- _THE TASK_
Return the listing below unchanged, but without pictures.

Start of DATA FOR PROCESSING

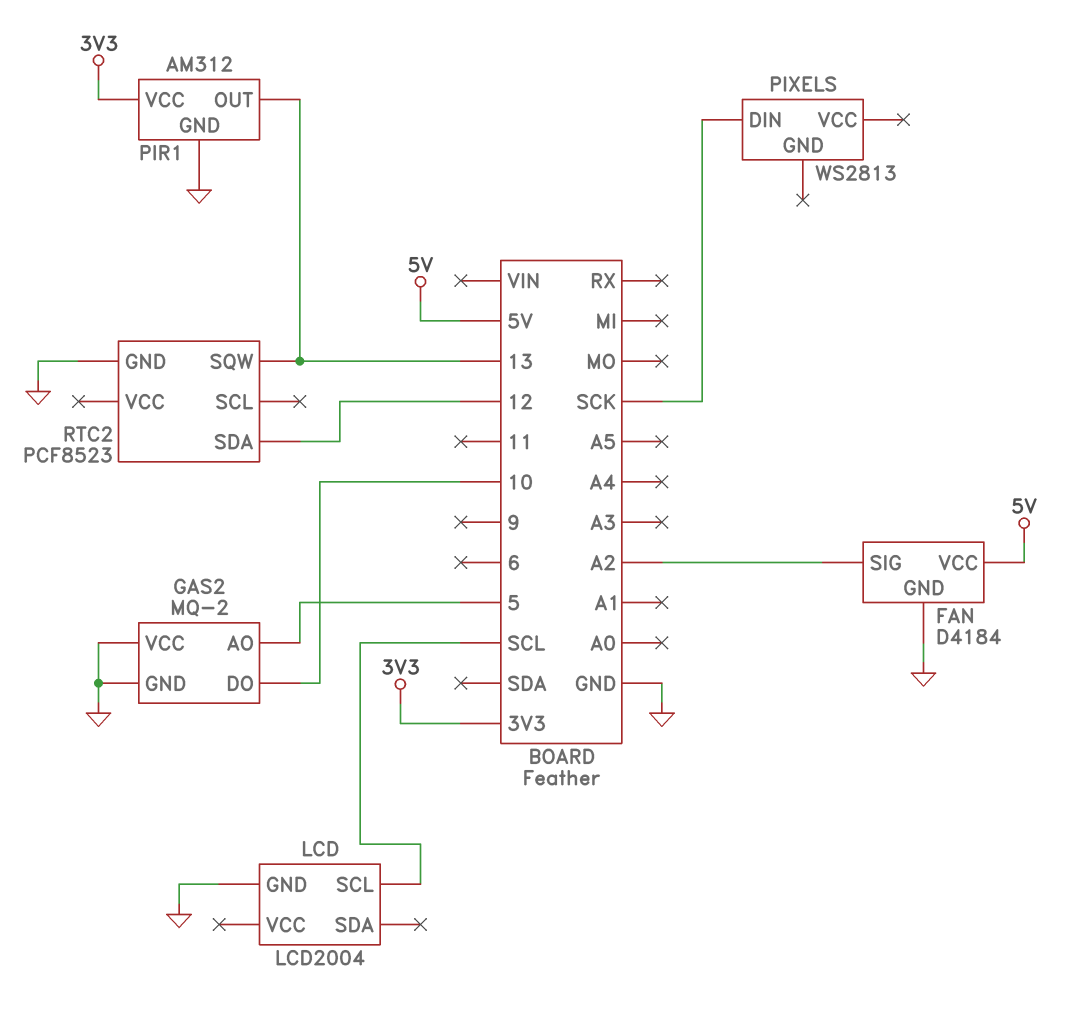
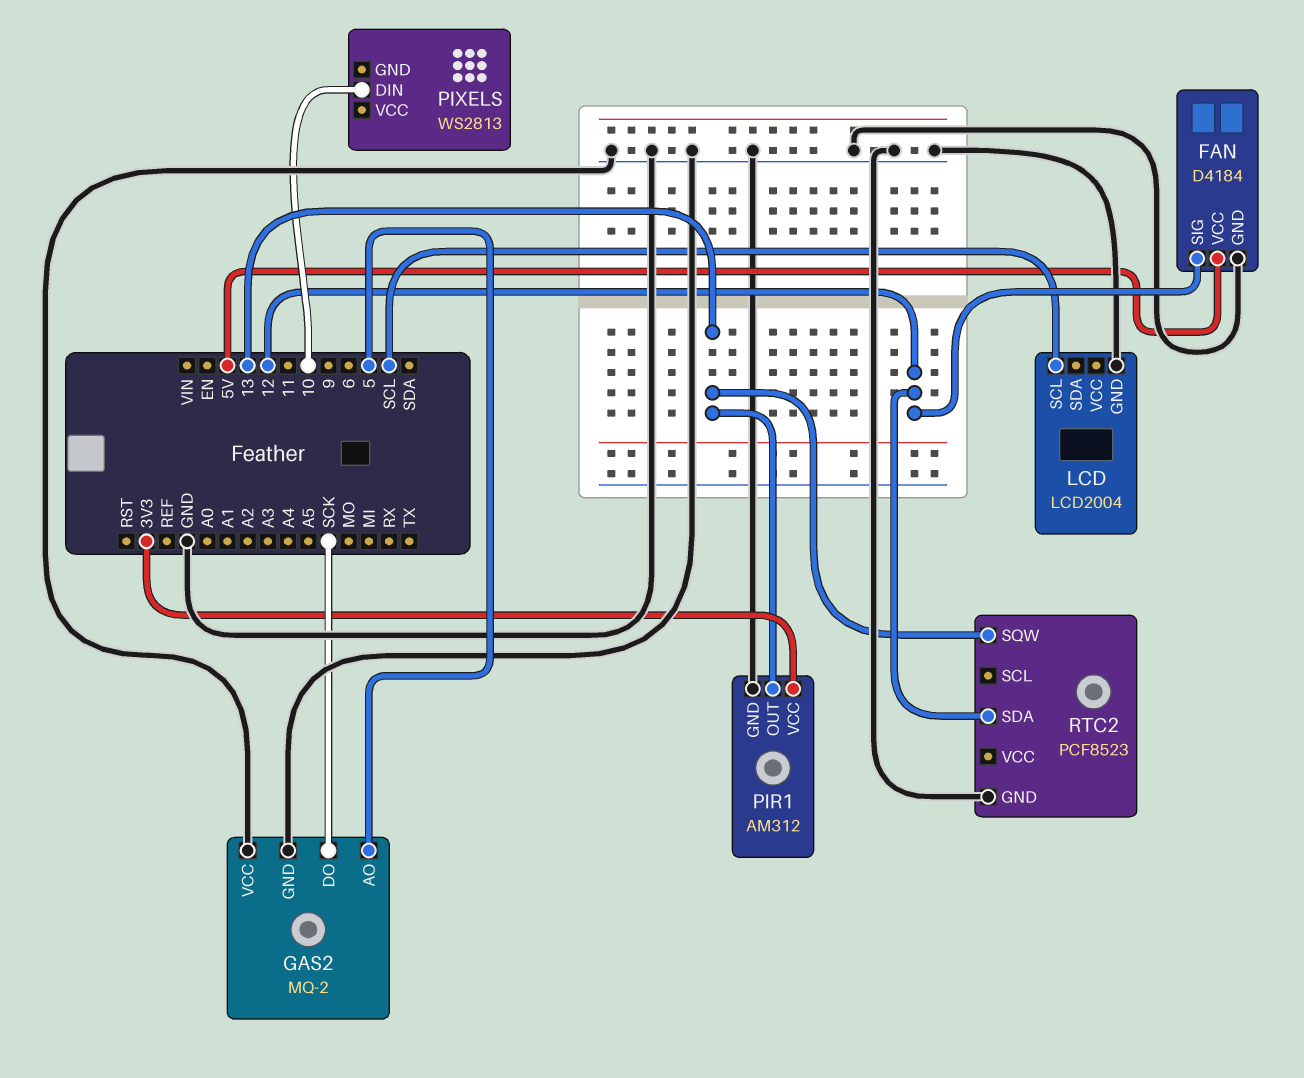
FAN pin SIG: A2 -> 12
GAS2 pin DO: 10 -> SCK
PIXELS pin DIN: SCK -> 10

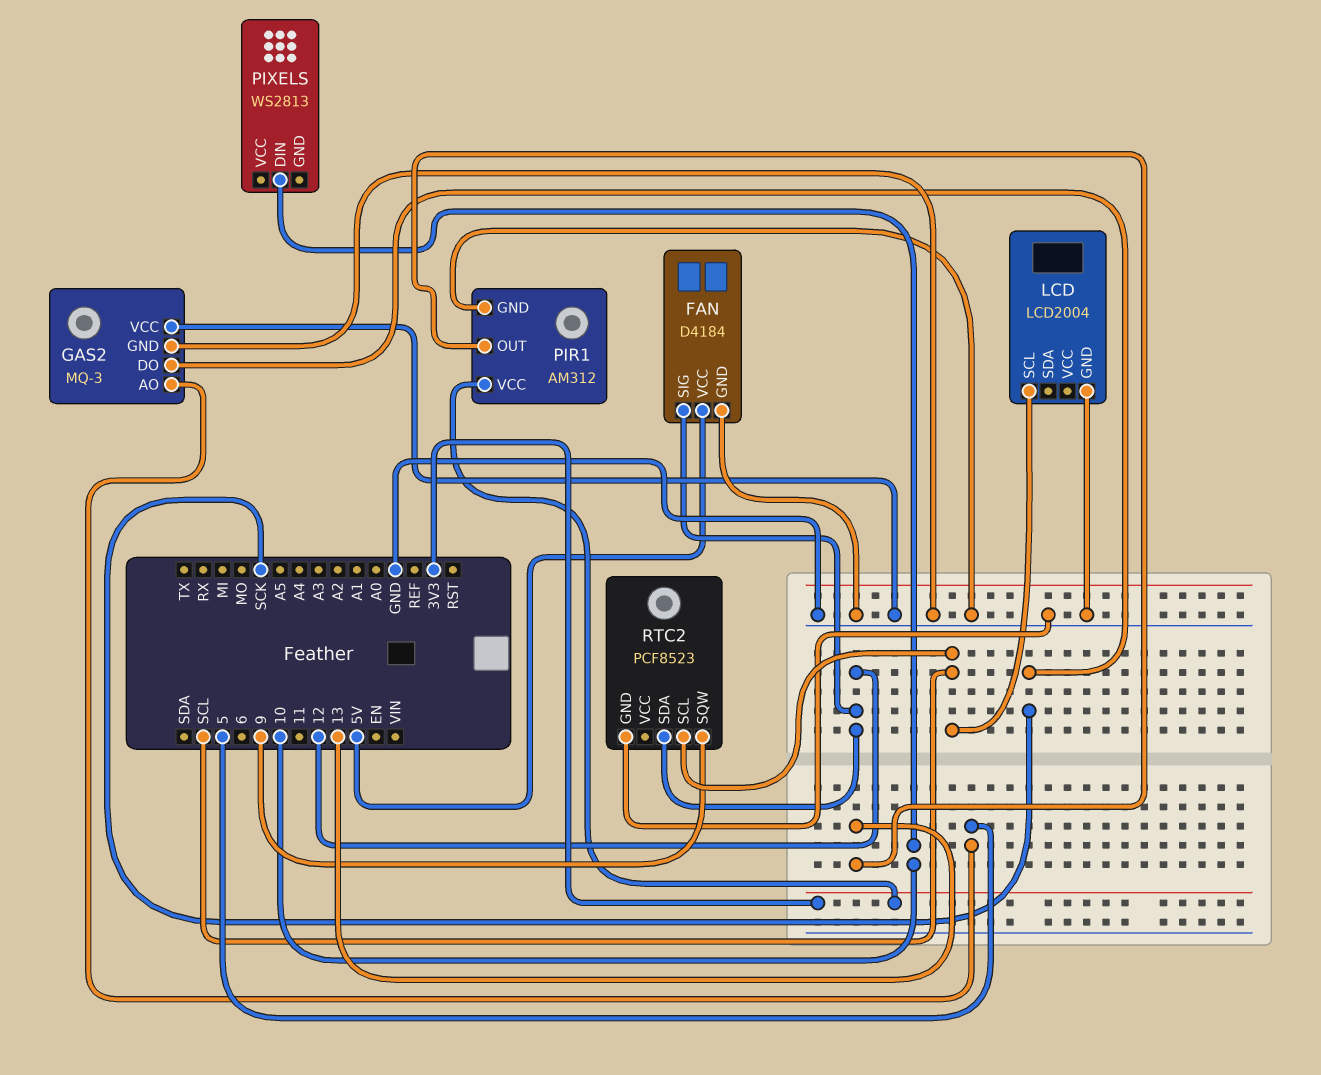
GAS2: MQ-2 -> MQ-3
RTC2 pin SCL: none -> SCL
RTC2 pin SQW: 13 -> 9

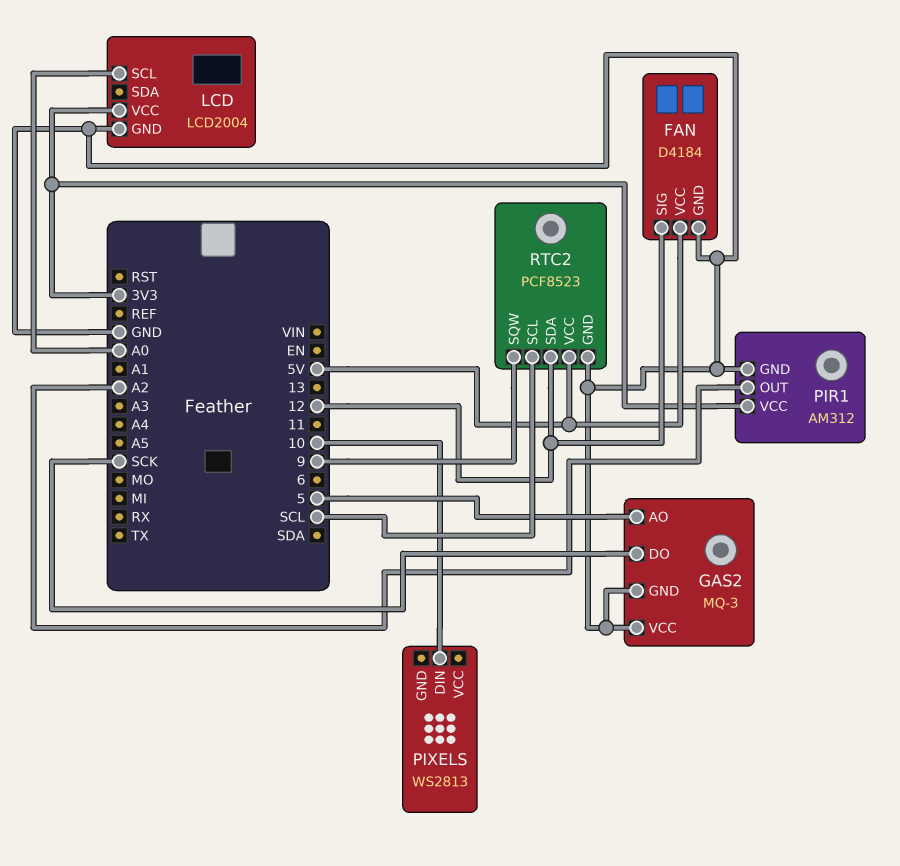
LCD pin SCL: SCL -> A0
LCD pin VCC: none -> 3V3
PIR1 pin OUT: 13 -> A2
RTC2 pin VCC: none -> 5V

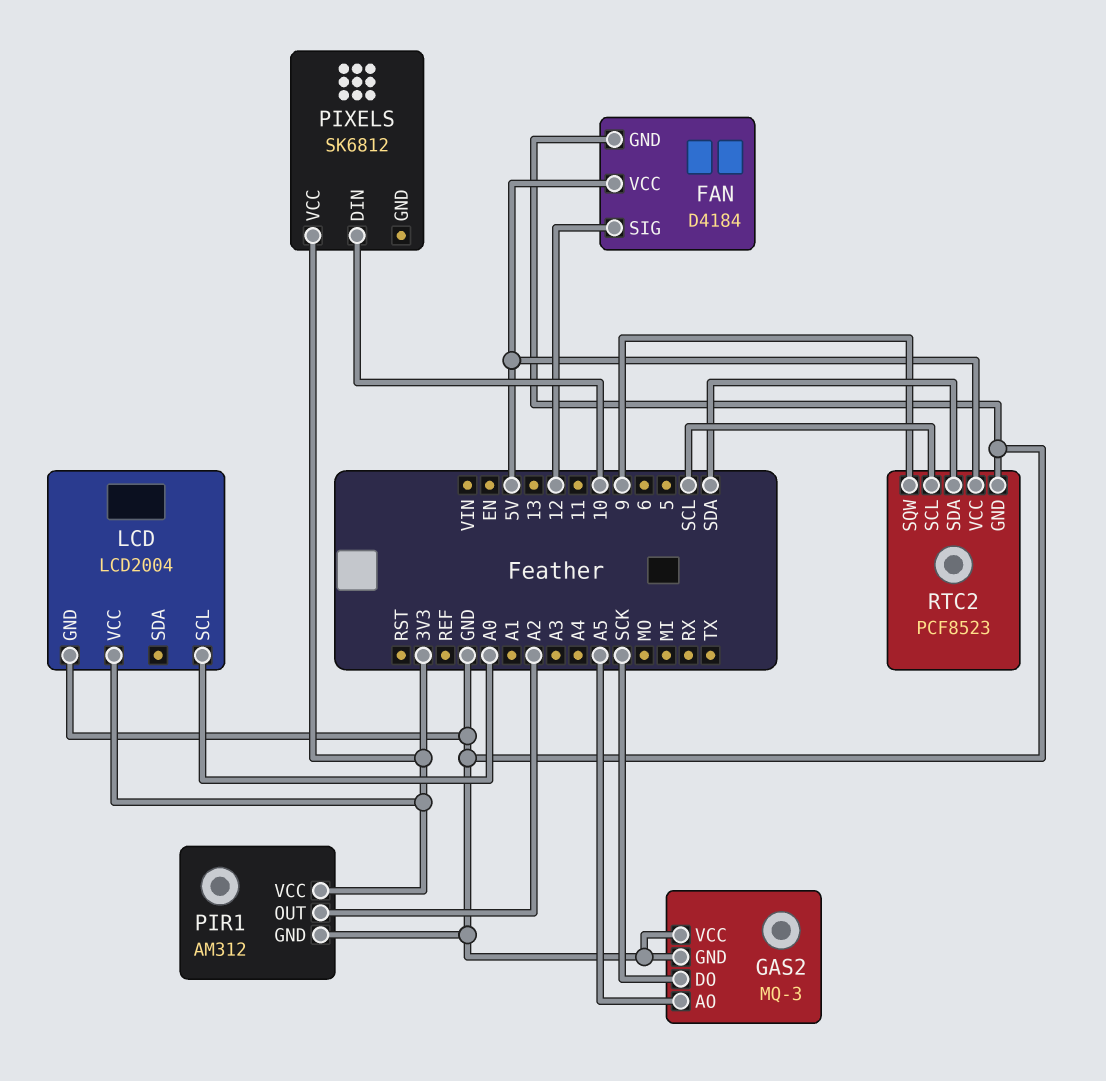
GAS2 pin AO: 5 -> A5
PIXELS: WS2813 -> SK6812
PIXELS pin VCC: none -> 3V3
RTC2 pin SDA: 12 -> SDA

End of DATA FOR PROCESSING

- _FINAL ANSWER_
FAN pin SIG: A2 -> 12
GAS2 pin DO: 10 -> SCK
PIXELS pin DIN: SCK -> 10

GAS2: MQ-2 -> MQ-3
RTC2 pin SCL: none -> SCL
RTC2 pin SQW: 13 -> 9

LCD pin SCL: SCL -> A0
LCD pin VCC: none -> 3V3
PIR1 pin OUT: 13 -> A2
RTC2 pin VCC: none -> 5V

GAS2 pin AO: 5 -> A5
PIXELS: WS2813 -> SK6812
PIXELS pin VCC: none -> 3V3
RTC2 pin SDA: 12 -> SDA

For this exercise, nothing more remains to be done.